▶ [Provided records]:
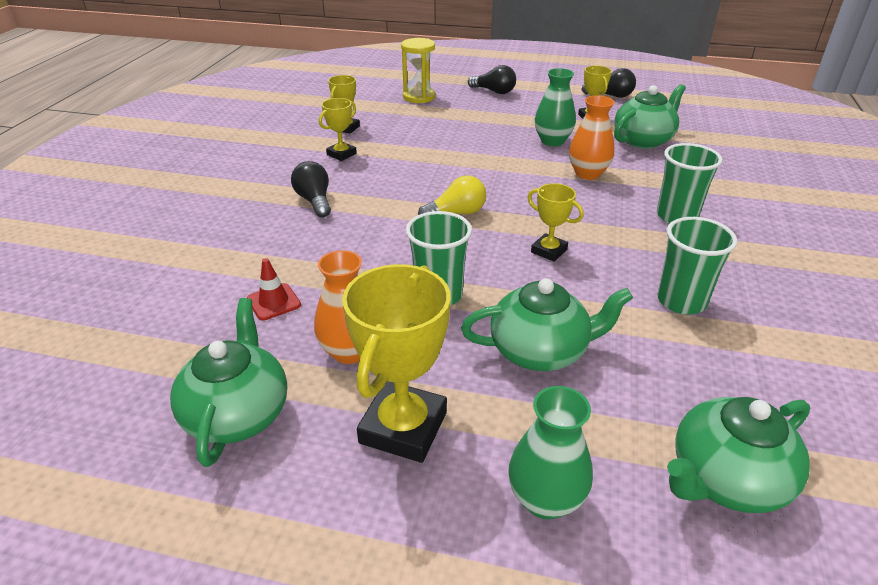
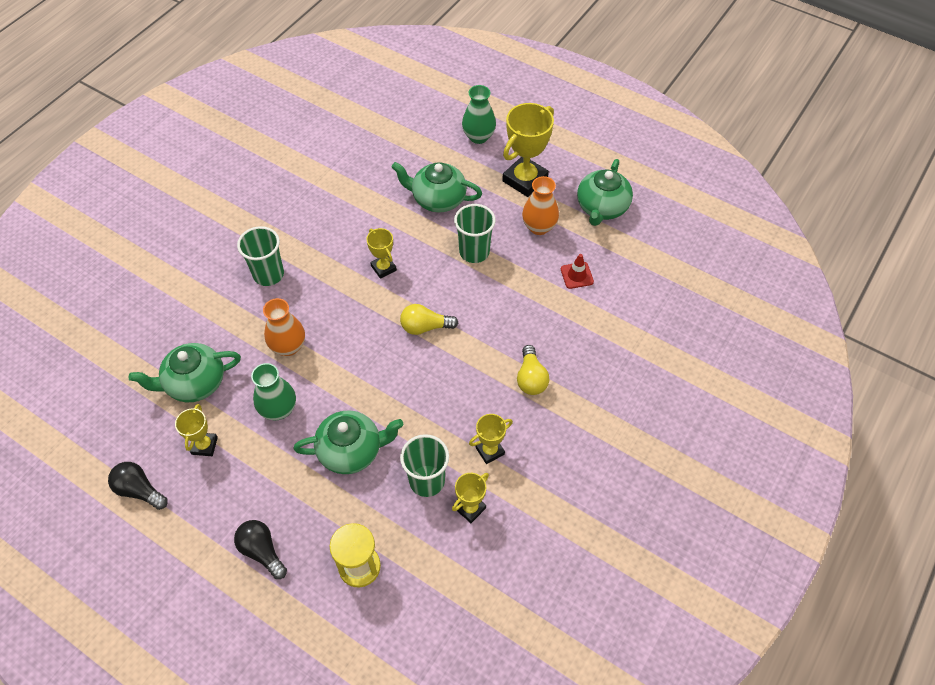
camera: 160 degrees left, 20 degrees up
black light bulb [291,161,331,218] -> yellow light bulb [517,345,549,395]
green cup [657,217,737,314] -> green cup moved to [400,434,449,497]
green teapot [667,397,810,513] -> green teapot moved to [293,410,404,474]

...

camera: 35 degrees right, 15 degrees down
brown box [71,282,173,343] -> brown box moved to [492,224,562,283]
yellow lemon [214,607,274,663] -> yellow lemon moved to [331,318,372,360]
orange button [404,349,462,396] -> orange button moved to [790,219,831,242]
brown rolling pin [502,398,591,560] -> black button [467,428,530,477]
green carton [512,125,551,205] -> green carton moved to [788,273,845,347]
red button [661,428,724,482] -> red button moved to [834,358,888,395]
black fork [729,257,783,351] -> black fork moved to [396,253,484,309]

▶ [Task]:
Going back to the entries above, set down exactly the lines that begin at the one with "brown rolling pin" and end at the one with "black fork [729,257,783,351]", both included, and nothing else.

▶ [Exercise answer]:
brown rolling pin [502,398,591,560] -> black button [467,428,530,477]
green carton [512,125,551,205] -> green carton moved to [788,273,845,347]
red button [661,428,724,482] -> red button moved to [834,358,888,395]
black fork [729,257,783,351] -> black fork moved to [396,253,484,309]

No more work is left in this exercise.